__Your goal__: Using the records below, transcribe exactly only the lines from the one with "tan brick C8:D8" through the end, both included, and drop every picture.

__Provided entries__:

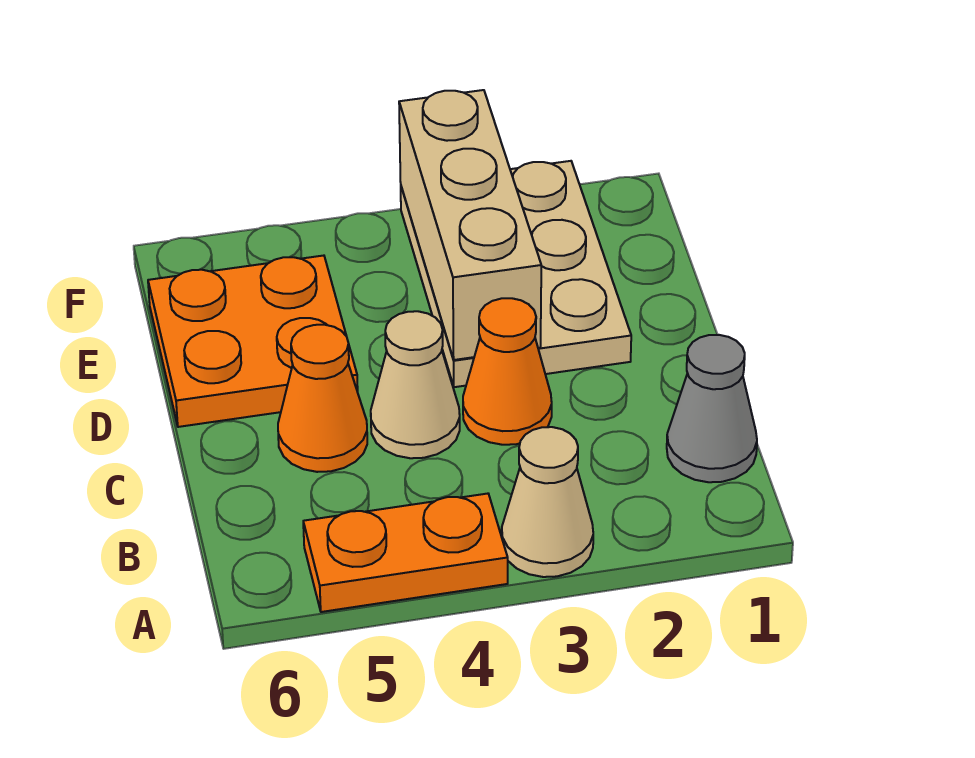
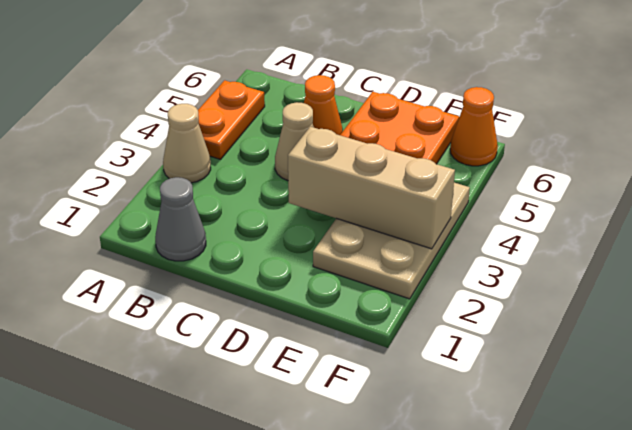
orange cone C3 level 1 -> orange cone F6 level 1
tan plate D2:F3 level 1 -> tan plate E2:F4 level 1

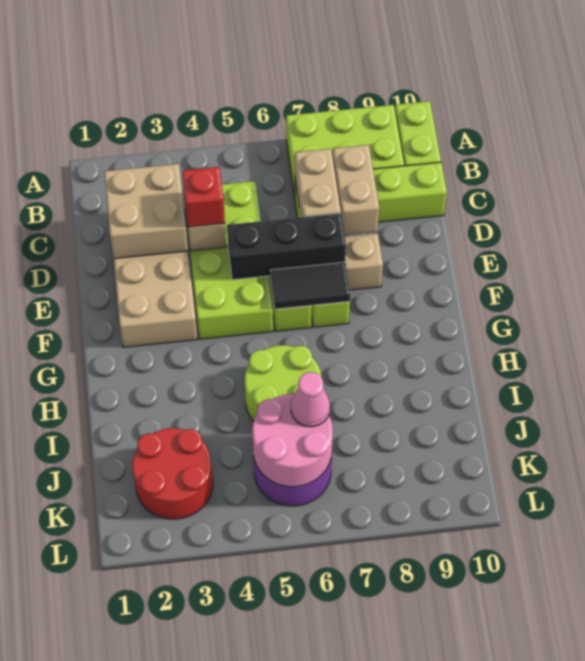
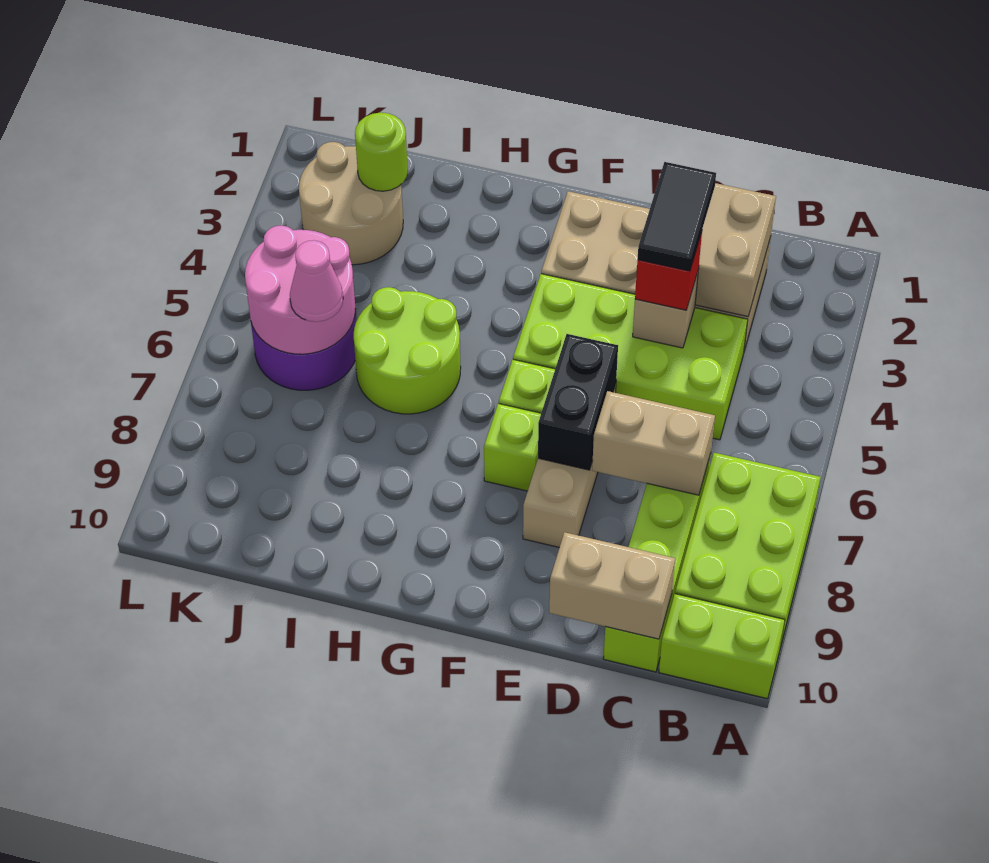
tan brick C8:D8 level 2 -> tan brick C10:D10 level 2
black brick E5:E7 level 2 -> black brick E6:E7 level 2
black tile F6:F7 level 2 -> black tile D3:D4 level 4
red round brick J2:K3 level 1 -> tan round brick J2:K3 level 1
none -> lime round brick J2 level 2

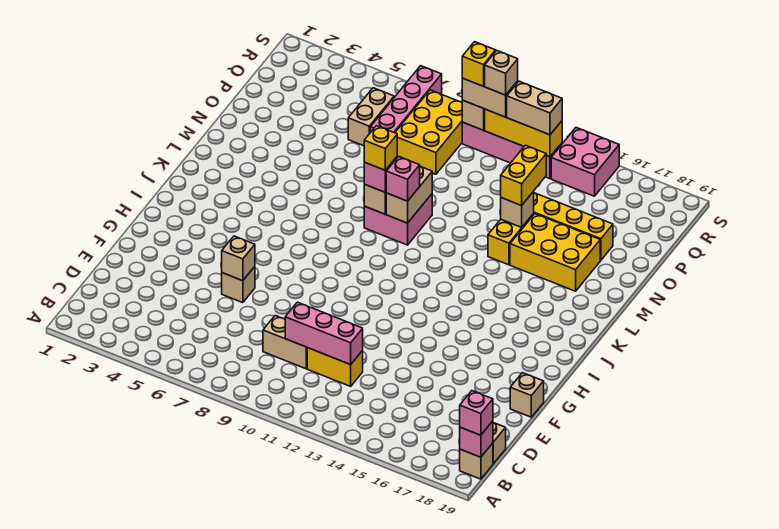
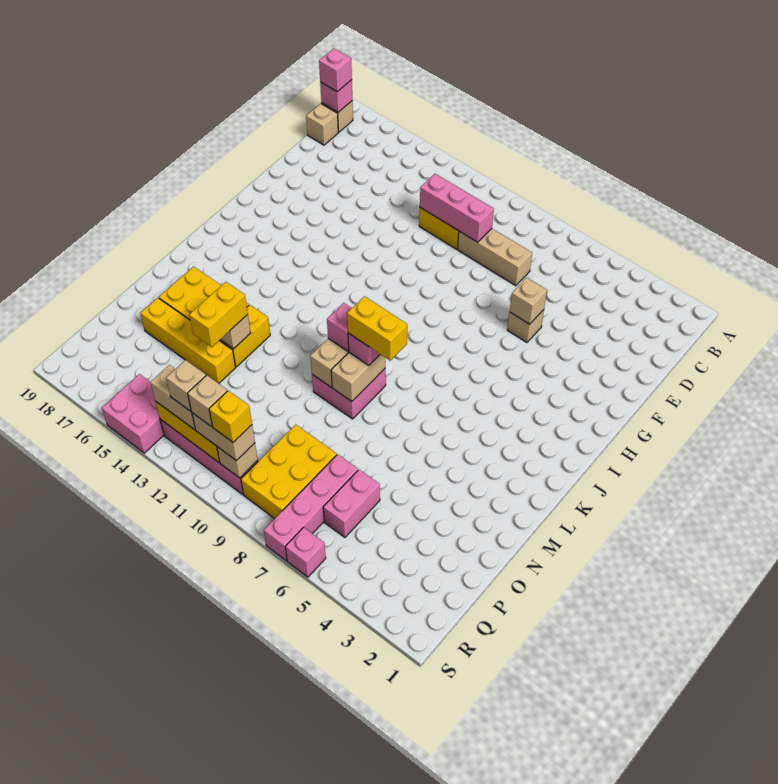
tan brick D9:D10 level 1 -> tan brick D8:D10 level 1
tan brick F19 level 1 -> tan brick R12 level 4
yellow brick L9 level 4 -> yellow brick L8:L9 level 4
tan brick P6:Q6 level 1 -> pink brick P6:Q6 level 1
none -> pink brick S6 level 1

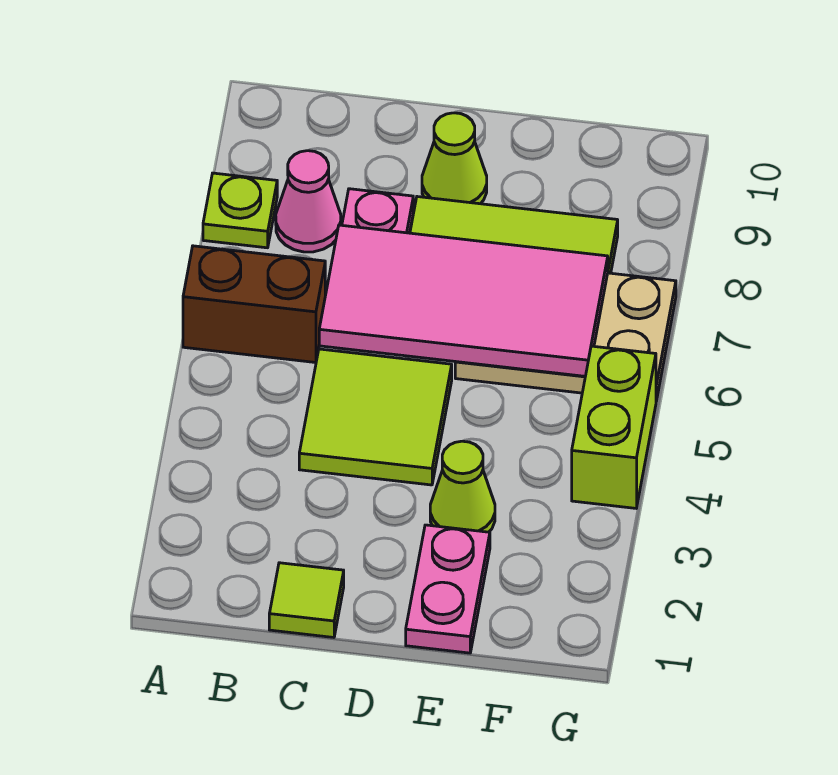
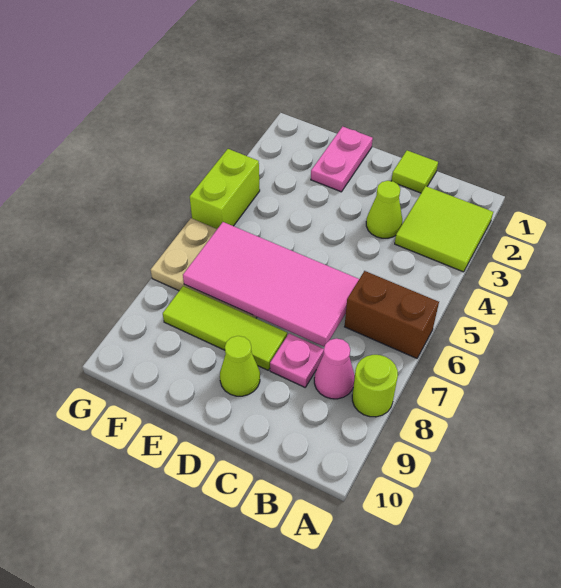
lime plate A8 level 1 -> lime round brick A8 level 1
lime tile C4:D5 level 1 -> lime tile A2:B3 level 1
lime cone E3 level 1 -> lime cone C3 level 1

__Your solution__:
tan brick C8:D8 level 2 -> tan brick C10:D10 level 2
black brick E5:E7 level 2 -> black brick E6:E7 level 2
black tile F6:F7 level 2 -> black tile D3:D4 level 4
red round brick J2:K3 level 1 -> tan round brick J2:K3 level 1
none -> lime round brick J2 level 2

tan brick D9:D10 level 1 -> tan brick D8:D10 level 1
tan brick F19 level 1 -> tan brick R12 level 4
yellow brick L9 level 4 -> yellow brick L8:L9 level 4
tan brick P6:Q6 level 1 -> pink brick P6:Q6 level 1
none -> pink brick S6 level 1

lime plate A8 level 1 -> lime round brick A8 level 1
lime tile C4:D5 level 1 -> lime tile A2:B3 level 1
lime cone E3 level 1 -> lime cone C3 level 1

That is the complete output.